# Work instructions
All of the records below need to be copied exactly.

# Object change descriptions
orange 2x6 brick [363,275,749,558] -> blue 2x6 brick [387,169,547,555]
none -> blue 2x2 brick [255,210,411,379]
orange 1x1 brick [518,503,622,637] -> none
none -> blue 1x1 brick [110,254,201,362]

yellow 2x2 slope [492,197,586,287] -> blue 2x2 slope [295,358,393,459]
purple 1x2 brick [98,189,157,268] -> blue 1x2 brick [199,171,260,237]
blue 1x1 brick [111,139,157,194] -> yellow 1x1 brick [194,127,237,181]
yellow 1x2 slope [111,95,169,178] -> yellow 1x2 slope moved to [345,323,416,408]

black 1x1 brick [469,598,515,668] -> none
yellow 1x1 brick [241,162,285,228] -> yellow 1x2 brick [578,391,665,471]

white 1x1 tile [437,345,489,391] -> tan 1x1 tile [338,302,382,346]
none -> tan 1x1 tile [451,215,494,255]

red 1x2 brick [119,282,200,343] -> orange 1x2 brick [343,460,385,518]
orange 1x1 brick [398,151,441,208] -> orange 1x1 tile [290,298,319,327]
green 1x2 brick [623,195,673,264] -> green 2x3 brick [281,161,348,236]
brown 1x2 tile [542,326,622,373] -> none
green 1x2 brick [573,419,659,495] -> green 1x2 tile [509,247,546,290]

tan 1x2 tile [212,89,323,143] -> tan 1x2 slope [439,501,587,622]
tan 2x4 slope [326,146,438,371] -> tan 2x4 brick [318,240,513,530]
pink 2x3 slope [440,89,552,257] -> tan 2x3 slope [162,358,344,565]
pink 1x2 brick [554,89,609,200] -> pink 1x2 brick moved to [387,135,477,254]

# Exercise response
orange 2x6 brick [363,275,749,558] -> blue 2x6 brick [387,169,547,555]
none -> blue 2x2 brick [255,210,411,379]
orange 1x1 brick [518,503,622,637] -> none
none -> blue 1x1 brick [110,254,201,362]

yellow 2x2 slope [492,197,586,287] -> blue 2x2 slope [295,358,393,459]
purple 1x2 brick [98,189,157,268] -> blue 1x2 brick [199,171,260,237]
blue 1x1 brick [111,139,157,194] -> yellow 1x1 brick [194,127,237,181]
yellow 1x2 slope [111,95,169,178] -> yellow 1x2 slope moved to [345,323,416,408]

black 1x1 brick [469,598,515,668] -> none
yellow 1x1 brick [241,162,285,228] -> yellow 1x2 brick [578,391,665,471]

white 1x1 tile [437,345,489,391] -> tan 1x1 tile [338,302,382,346]
none -> tan 1x1 tile [451,215,494,255]

red 1x2 brick [119,282,200,343] -> orange 1x2 brick [343,460,385,518]
orange 1x1 brick [398,151,441,208] -> orange 1x1 tile [290,298,319,327]
green 1x2 brick [623,195,673,264] -> green 2x3 brick [281,161,348,236]
brown 1x2 tile [542,326,622,373] -> none
green 1x2 brick [573,419,659,495] -> green 1x2 tile [509,247,546,290]

tan 1x2 tile [212,89,323,143] -> tan 1x2 slope [439,501,587,622]
tan 2x4 slope [326,146,438,371] -> tan 2x4 brick [318,240,513,530]
pink 2x3 slope [440,89,552,257] -> tan 2x3 slope [162,358,344,565]
pink 1x2 brick [554,89,609,200] -> pink 1x2 brick moved to [387,135,477,254]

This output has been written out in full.